[Stored data]
####################

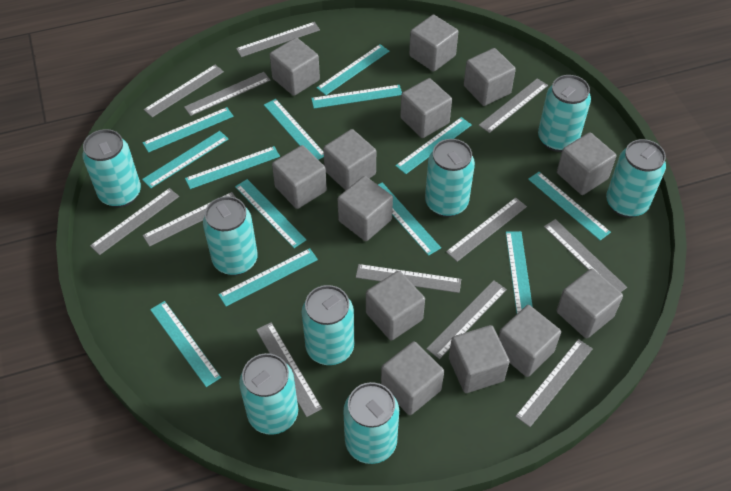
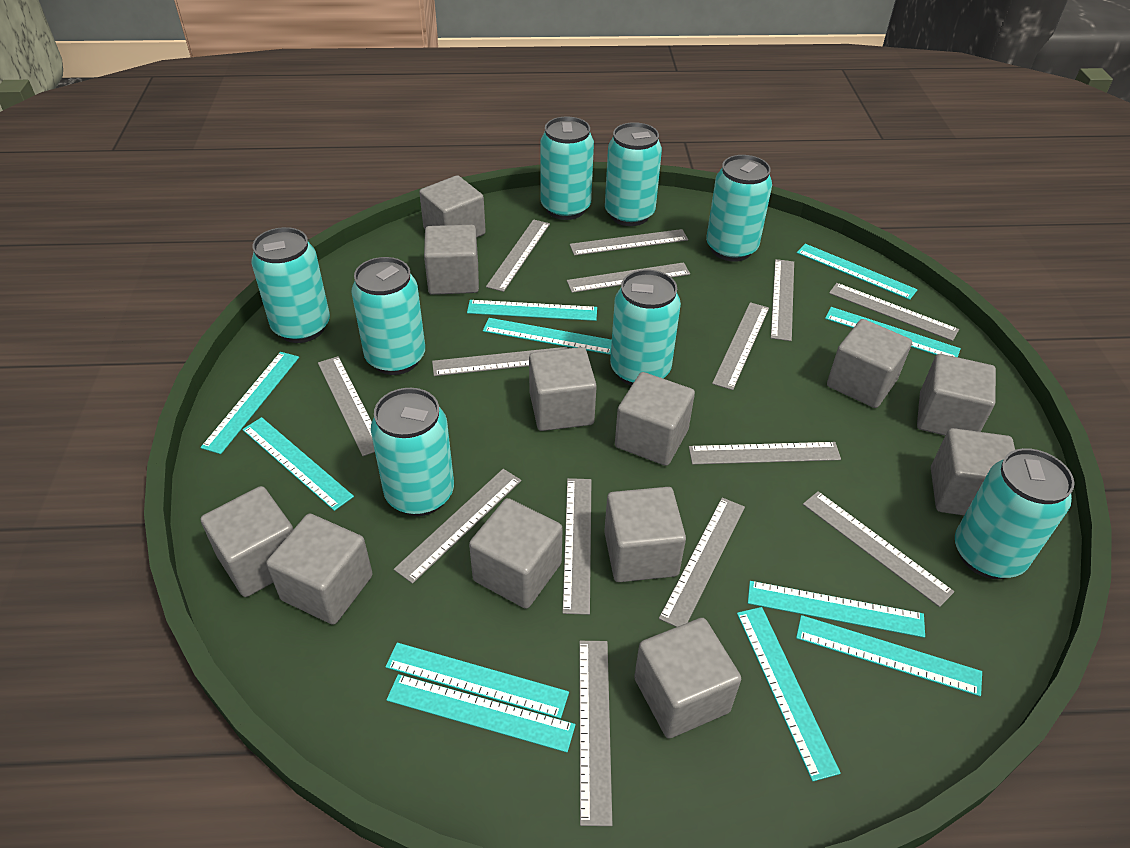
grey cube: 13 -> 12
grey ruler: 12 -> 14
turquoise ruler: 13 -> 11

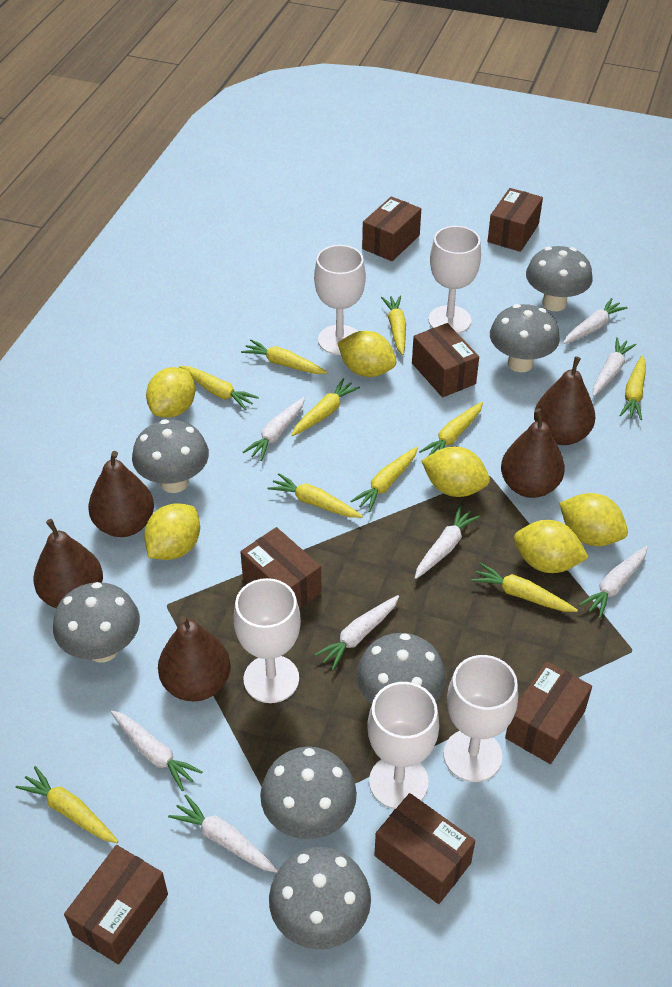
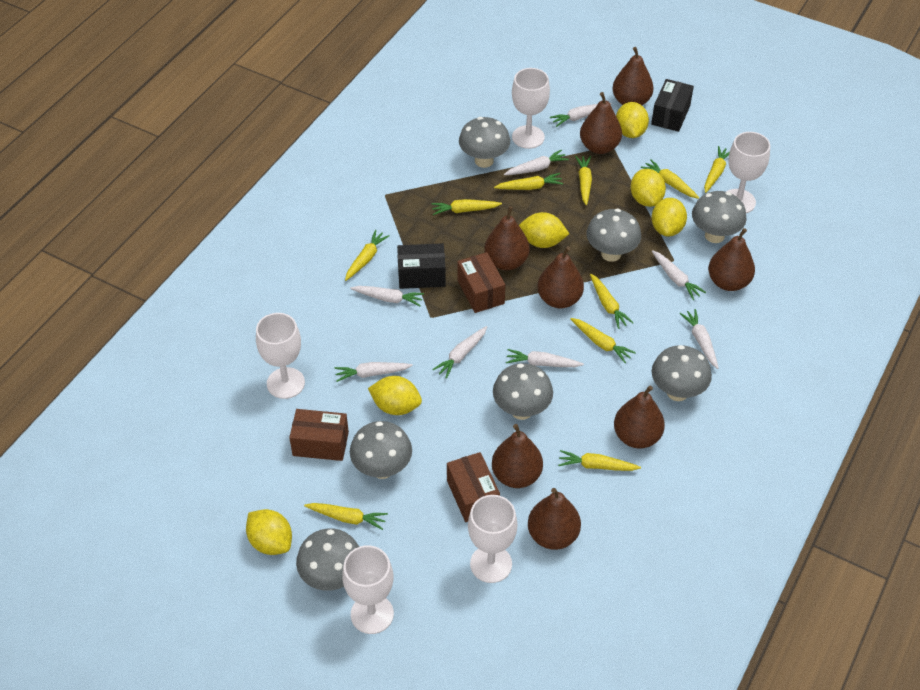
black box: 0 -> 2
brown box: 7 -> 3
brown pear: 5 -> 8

####################

» **Problem**
Please work out how many lines above contain the string "ruler", and reply with that number alone.

» **Solution to this exercise**
2